**About this exercise:** Reproduce all the entries beneath this sentence exactly.

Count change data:
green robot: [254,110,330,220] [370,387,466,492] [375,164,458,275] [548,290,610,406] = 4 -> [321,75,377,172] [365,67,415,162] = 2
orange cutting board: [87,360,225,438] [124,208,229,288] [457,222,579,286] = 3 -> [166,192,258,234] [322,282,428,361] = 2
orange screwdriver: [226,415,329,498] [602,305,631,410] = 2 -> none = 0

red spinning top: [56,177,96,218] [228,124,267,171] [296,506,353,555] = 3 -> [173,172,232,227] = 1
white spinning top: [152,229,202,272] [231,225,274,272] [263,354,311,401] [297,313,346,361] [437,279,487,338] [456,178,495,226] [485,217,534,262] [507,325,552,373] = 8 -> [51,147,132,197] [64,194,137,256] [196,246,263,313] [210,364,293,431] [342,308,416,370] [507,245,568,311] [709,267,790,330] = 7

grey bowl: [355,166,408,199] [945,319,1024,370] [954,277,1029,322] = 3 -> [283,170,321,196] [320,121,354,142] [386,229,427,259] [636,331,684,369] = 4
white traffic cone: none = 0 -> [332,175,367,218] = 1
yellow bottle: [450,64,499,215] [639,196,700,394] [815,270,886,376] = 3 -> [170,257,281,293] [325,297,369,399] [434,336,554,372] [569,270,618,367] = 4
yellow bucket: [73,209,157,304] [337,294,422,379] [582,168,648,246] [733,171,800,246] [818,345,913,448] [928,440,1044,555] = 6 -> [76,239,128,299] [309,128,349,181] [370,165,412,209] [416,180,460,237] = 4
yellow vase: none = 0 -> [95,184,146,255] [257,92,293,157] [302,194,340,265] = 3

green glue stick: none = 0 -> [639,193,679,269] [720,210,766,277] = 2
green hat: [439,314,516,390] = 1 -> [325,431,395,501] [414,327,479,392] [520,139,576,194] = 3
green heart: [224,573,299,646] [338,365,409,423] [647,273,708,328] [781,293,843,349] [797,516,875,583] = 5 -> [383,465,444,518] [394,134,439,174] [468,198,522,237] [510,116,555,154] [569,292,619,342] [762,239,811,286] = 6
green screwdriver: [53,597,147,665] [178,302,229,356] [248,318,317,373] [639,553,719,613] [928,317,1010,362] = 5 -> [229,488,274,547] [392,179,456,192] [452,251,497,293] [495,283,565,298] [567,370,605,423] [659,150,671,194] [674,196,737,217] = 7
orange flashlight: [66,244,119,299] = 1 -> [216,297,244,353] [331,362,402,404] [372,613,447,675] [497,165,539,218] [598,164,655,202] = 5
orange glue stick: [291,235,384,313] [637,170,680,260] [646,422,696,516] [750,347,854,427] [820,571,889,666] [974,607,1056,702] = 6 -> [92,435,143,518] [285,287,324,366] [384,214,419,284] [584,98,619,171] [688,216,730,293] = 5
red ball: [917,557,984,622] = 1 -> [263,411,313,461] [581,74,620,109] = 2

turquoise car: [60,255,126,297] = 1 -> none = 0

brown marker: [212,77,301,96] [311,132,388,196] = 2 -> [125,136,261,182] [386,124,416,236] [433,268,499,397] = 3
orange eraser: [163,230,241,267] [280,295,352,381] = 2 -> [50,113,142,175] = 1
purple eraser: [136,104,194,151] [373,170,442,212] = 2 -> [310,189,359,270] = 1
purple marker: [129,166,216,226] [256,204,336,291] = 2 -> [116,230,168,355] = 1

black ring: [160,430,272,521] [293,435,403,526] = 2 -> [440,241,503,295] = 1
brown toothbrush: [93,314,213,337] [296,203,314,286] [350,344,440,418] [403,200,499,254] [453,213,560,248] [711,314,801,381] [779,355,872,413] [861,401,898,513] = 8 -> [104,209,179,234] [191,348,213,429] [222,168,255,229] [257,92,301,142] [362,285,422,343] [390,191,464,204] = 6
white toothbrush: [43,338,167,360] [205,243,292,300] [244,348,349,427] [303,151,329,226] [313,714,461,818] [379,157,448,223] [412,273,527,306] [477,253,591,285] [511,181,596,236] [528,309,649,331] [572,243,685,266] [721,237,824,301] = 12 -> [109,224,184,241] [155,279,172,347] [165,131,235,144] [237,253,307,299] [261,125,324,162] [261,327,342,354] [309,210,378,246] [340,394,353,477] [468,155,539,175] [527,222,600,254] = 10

**Task output:**
green robot: [254,110,330,220] [370,387,466,492] [375,164,458,275] [548,290,610,406] = 4 -> [321,75,377,172] [365,67,415,162] = 2
orange cutting board: [87,360,225,438] [124,208,229,288] [457,222,579,286] = 3 -> [166,192,258,234] [322,282,428,361] = 2
orange screwdriver: [226,415,329,498] [602,305,631,410] = 2 -> none = 0

red spinning top: [56,177,96,218] [228,124,267,171] [296,506,353,555] = 3 -> [173,172,232,227] = 1
white spinning top: [152,229,202,272] [231,225,274,272] [263,354,311,401] [297,313,346,361] [437,279,487,338] [456,178,495,226] [485,217,534,262] [507,325,552,373] = 8 -> [51,147,132,197] [64,194,137,256] [196,246,263,313] [210,364,293,431] [342,308,416,370] [507,245,568,311] [709,267,790,330] = 7

grey bowl: [355,166,408,199] [945,319,1024,370] [954,277,1029,322] = 3 -> [283,170,321,196] [320,121,354,142] [386,229,427,259] [636,331,684,369] = 4
white traffic cone: none = 0 -> [332,175,367,218] = 1
yellow bottle: [450,64,499,215] [639,196,700,394] [815,270,886,376] = 3 -> [170,257,281,293] [325,297,369,399] [434,336,554,372] [569,270,618,367] = 4
yellow bucket: [73,209,157,304] [337,294,422,379] [582,168,648,246] [733,171,800,246] [818,345,913,448] [928,440,1044,555] = 6 -> [76,239,128,299] [309,128,349,181] [370,165,412,209] [416,180,460,237] = 4
yellow vase: none = 0 -> [95,184,146,255] [257,92,293,157] [302,194,340,265] = 3

green glue stick: none = 0 -> [639,193,679,269] [720,210,766,277] = 2
green hat: [439,314,516,390] = 1 -> [325,431,395,501] [414,327,479,392] [520,139,576,194] = 3
green heart: [224,573,299,646] [338,365,409,423] [647,273,708,328] [781,293,843,349] [797,516,875,583] = 5 -> [383,465,444,518] [394,134,439,174] [468,198,522,237] [510,116,555,154] [569,292,619,342] [762,239,811,286] = 6
green screwdriver: [53,597,147,665] [178,302,229,356] [248,318,317,373] [639,553,719,613] [928,317,1010,362] = 5 -> [229,488,274,547] [392,179,456,192] [452,251,497,293] [495,283,565,298] [567,370,605,423] [659,150,671,194] [674,196,737,217] = 7
orange flashlight: [66,244,119,299] = 1 -> [216,297,244,353] [331,362,402,404] [372,613,447,675] [497,165,539,218] [598,164,655,202] = 5
orange glue stick: [291,235,384,313] [637,170,680,260] [646,422,696,516] [750,347,854,427] [820,571,889,666] [974,607,1056,702] = 6 -> [92,435,143,518] [285,287,324,366] [384,214,419,284] [584,98,619,171] [688,216,730,293] = 5
red ball: [917,557,984,622] = 1 -> [263,411,313,461] [581,74,620,109] = 2

turquoise car: [60,255,126,297] = 1 -> none = 0

brown marker: [212,77,301,96] [311,132,388,196] = 2 -> [125,136,261,182] [386,124,416,236] [433,268,499,397] = 3
orange eraser: [163,230,241,267] [280,295,352,381] = 2 -> [50,113,142,175] = 1
purple eraser: [136,104,194,151] [373,170,442,212] = 2 -> [310,189,359,270] = 1
purple marker: [129,166,216,226] [256,204,336,291] = 2 -> [116,230,168,355] = 1

black ring: [160,430,272,521] [293,435,403,526] = 2 -> [440,241,503,295] = 1
brown toothbrush: [93,314,213,337] [296,203,314,286] [350,344,440,418] [403,200,499,254] [453,213,560,248] [711,314,801,381] [779,355,872,413] [861,401,898,513] = 8 -> [104,209,179,234] [191,348,213,429] [222,168,255,229] [257,92,301,142] [362,285,422,343] [390,191,464,204] = 6
white toothbrush: [43,338,167,360] [205,243,292,300] [244,348,349,427] [303,151,329,226] [313,714,461,818] [379,157,448,223] [412,273,527,306] [477,253,591,285] [511,181,596,236] [528,309,649,331] [572,243,685,266] [721,237,824,301] = 12 -> [109,224,184,241] [155,279,172,347] [165,131,235,144] [237,253,307,299] [261,125,324,162] [261,327,342,354] [309,210,378,246] [340,394,353,477] [468,155,539,175] [527,222,600,254] = 10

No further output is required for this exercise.